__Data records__
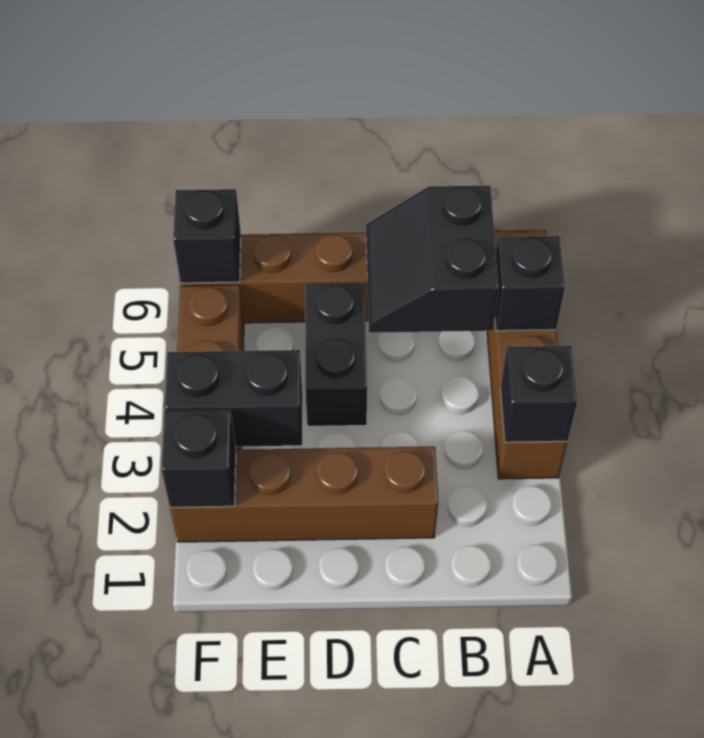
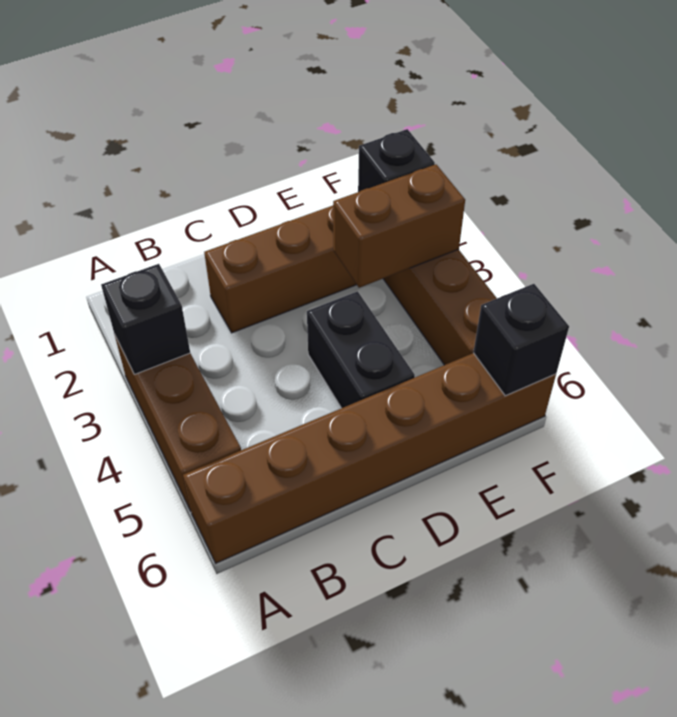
black brick A5 level 2 -> none
black slope B5:C6 level 2 top B -> none
black brick E3:F3 level 2 -> brown brick E3:F3 level 2

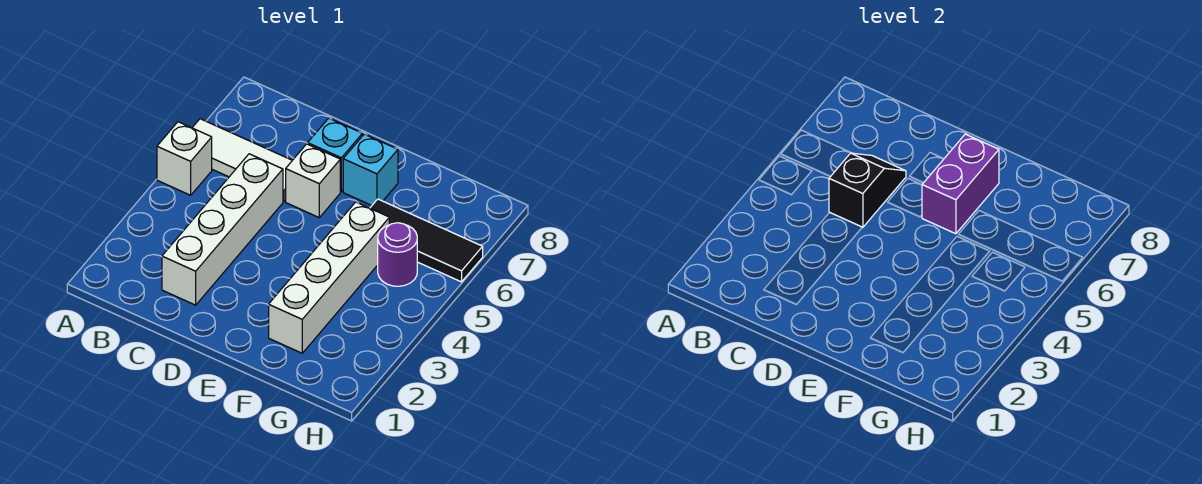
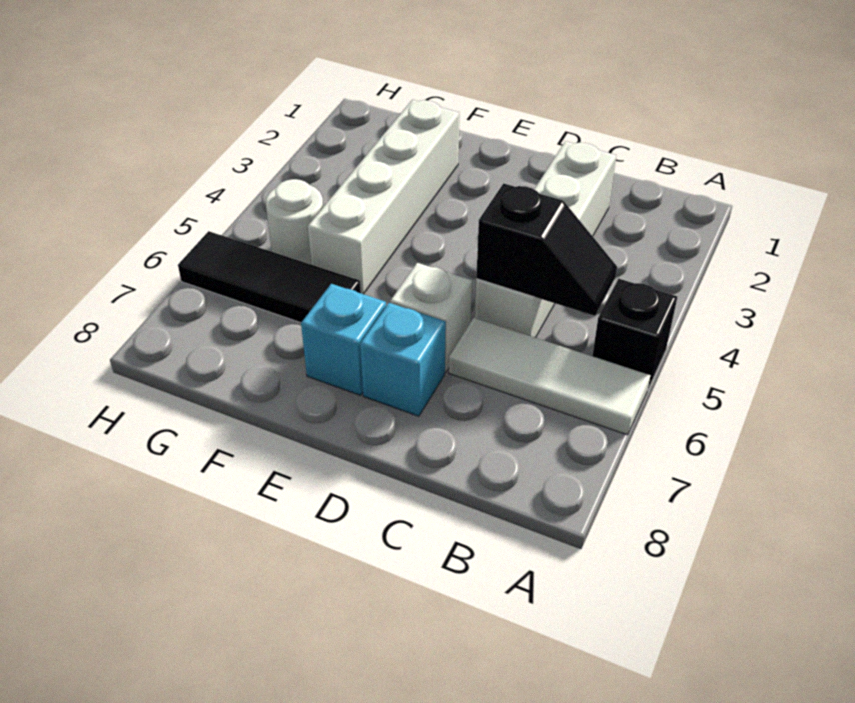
white brick A5 level 1 -> black brick A5 level 1
black slope C5:C6 level 2 top 5 -> black slope B5:C5 level 2 top C
purple brick E6:E7 level 2 -> none
purple round brick G5 level 1 -> white round brick G5 level 1

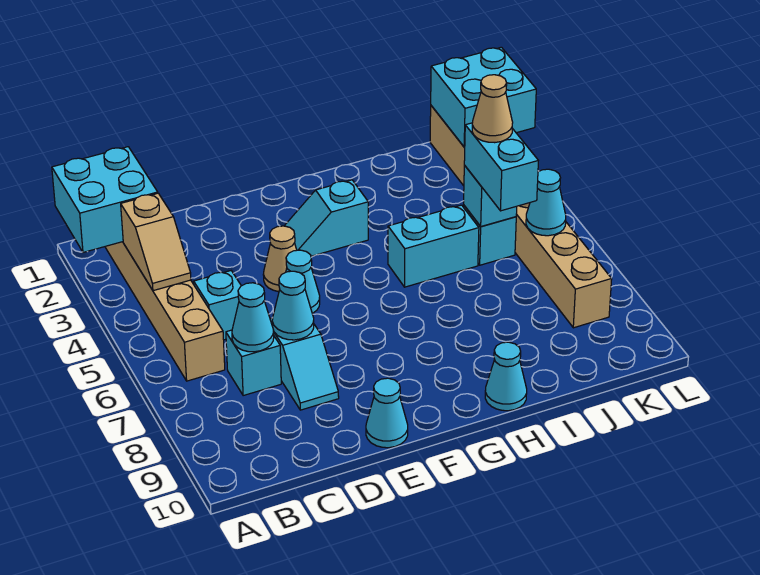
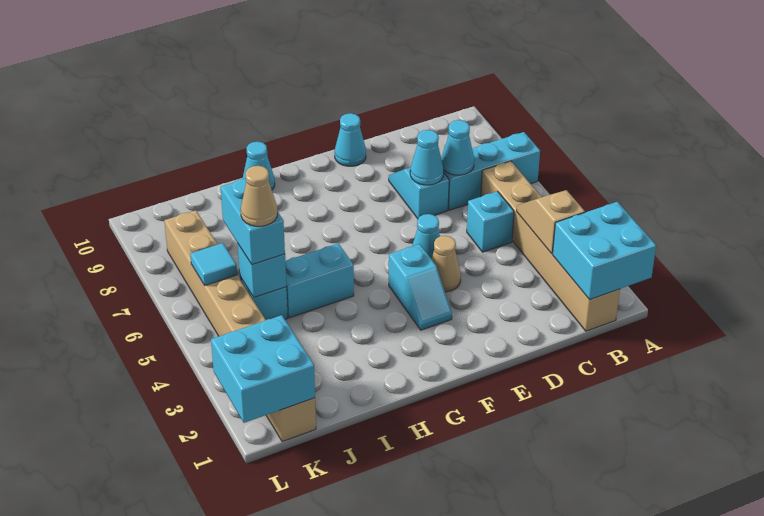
cyan brick C7 level 1 -> cyan brick A7:C7 level 1
cyan slope F3:G3 level 1 top G -> cyan slope F3:F4 level 1 top 4
cyan cone K6 level 2 -> cyan tile K6 level 2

__Action item__
Leave the pictures out and reproduce all of the records exactly.

__Output for this task__
black brick A5 level 2 -> none
black slope B5:C6 level 2 top B -> none
black brick E3:F3 level 2 -> brown brick E3:F3 level 2

white brick A5 level 1 -> black brick A5 level 1
black slope C5:C6 level 2 top 5 -> black slope B5:C5 level 2 top C
purple brick E6:E7 level 2 -> none
purple round brick G5 level 1 -> white round brick G5 level 1

cyan brick C7 level 1 -> cyan brick A7:C7 level 1
cyan slope F3:G3 level 1 top G -> cyan slope F3:F4 level 1 top 4
cyan cone K6 level 2 -> cyan tile K6 level 2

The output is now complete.